• _EXERCISE_
"RADIO" is the word to look for; copy each line of the listing where it occurs.

• _EXERCISE INPUTS_
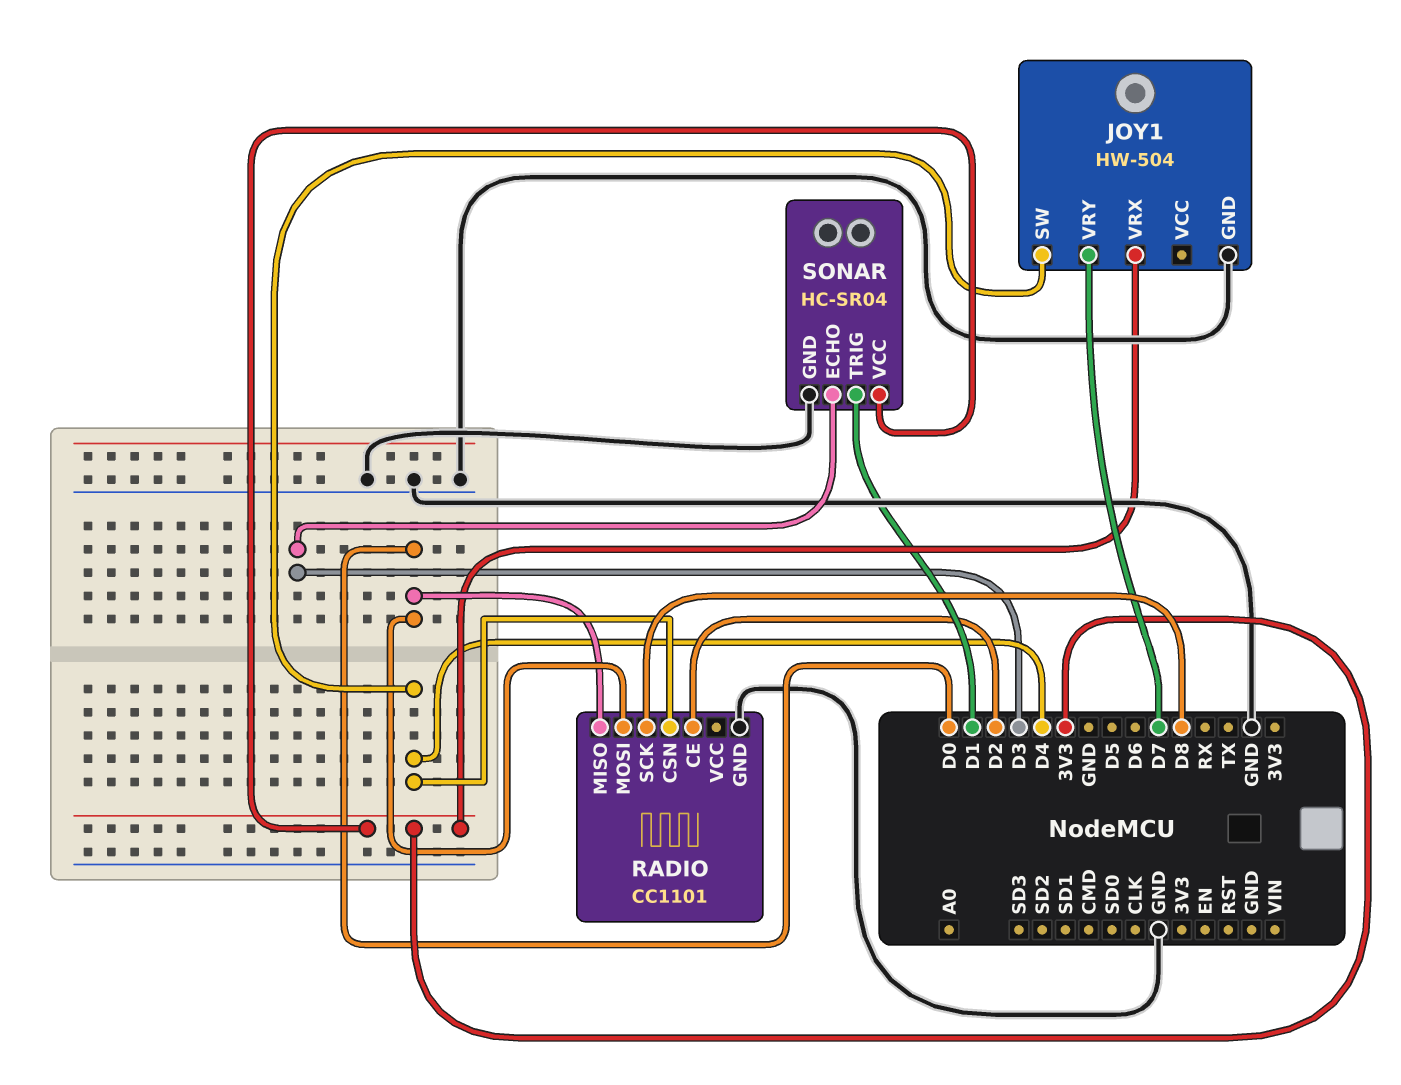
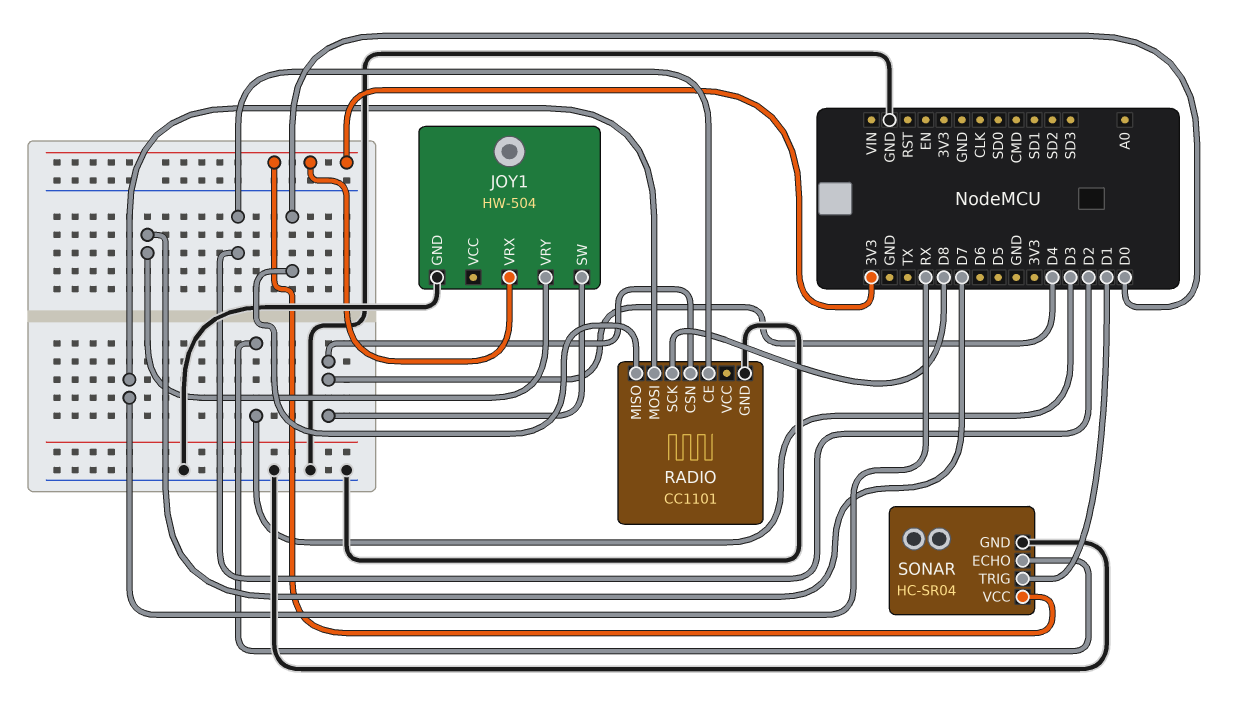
RADIO pin MOSI: D0 -> RX

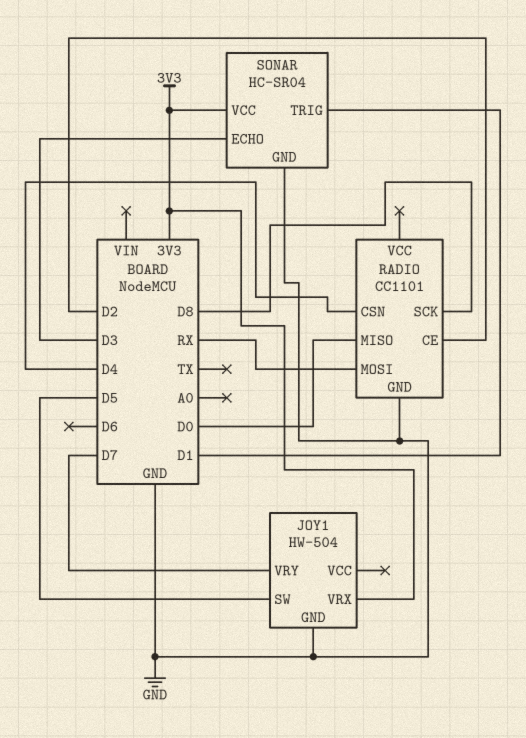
JOY1 pin SW: D4 -> D5

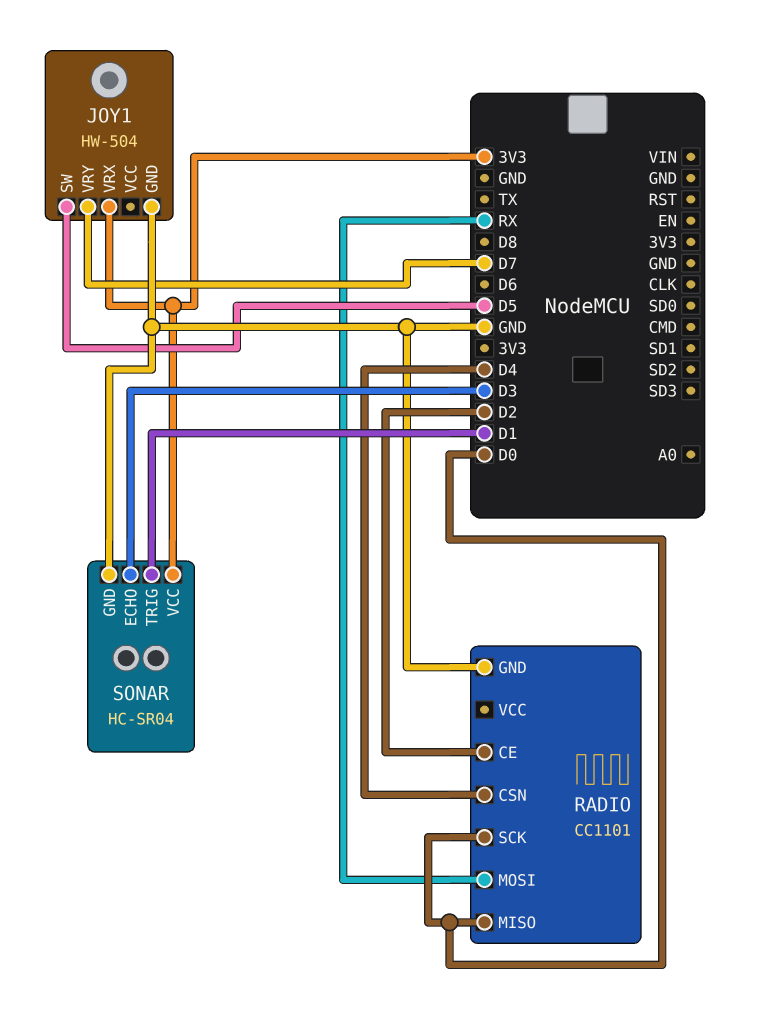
RADIO pin SCK: D8 -> D0

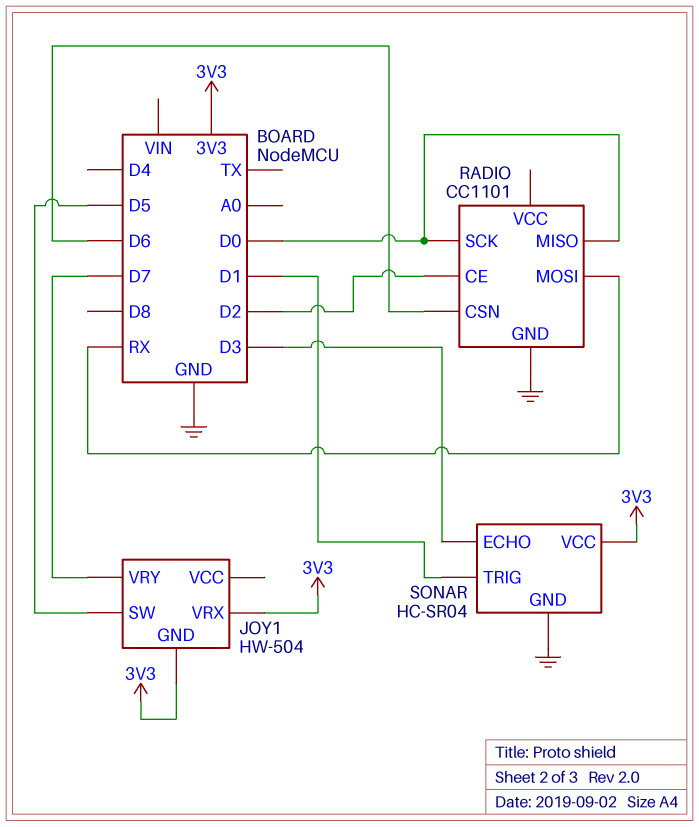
JOY1 pin GND: GND -> 3V3
RADIO pin CSN: D4 -> D6

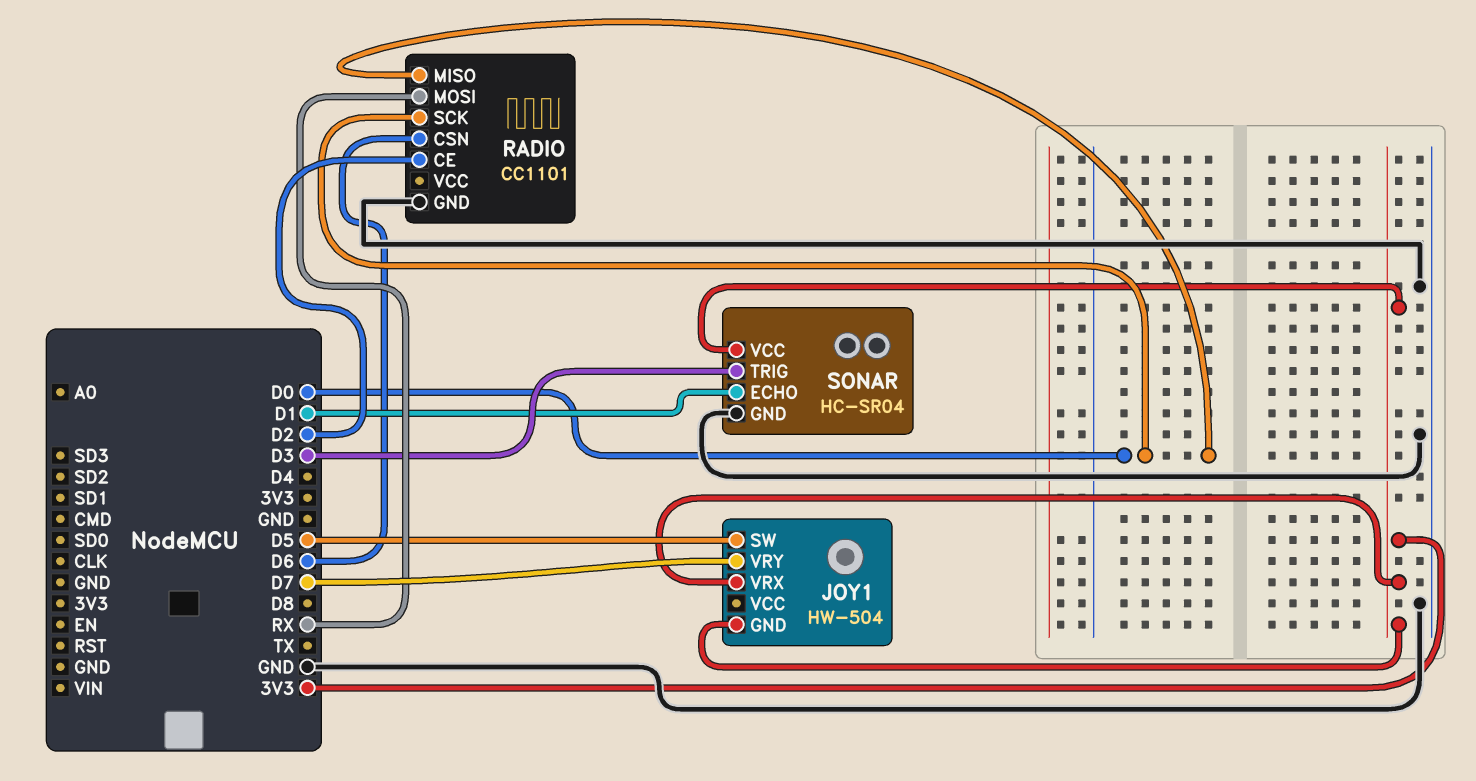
SONAR pin ECHO: D3 -> D1
SONAR pin TRIG: D1 -> D3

• _WRITTEN ANSWER_
RADIO pin MOSI: D0 -> RX
RADIO pin SCK: D8 -> D0
RADIO pin CSN: D4 -> D6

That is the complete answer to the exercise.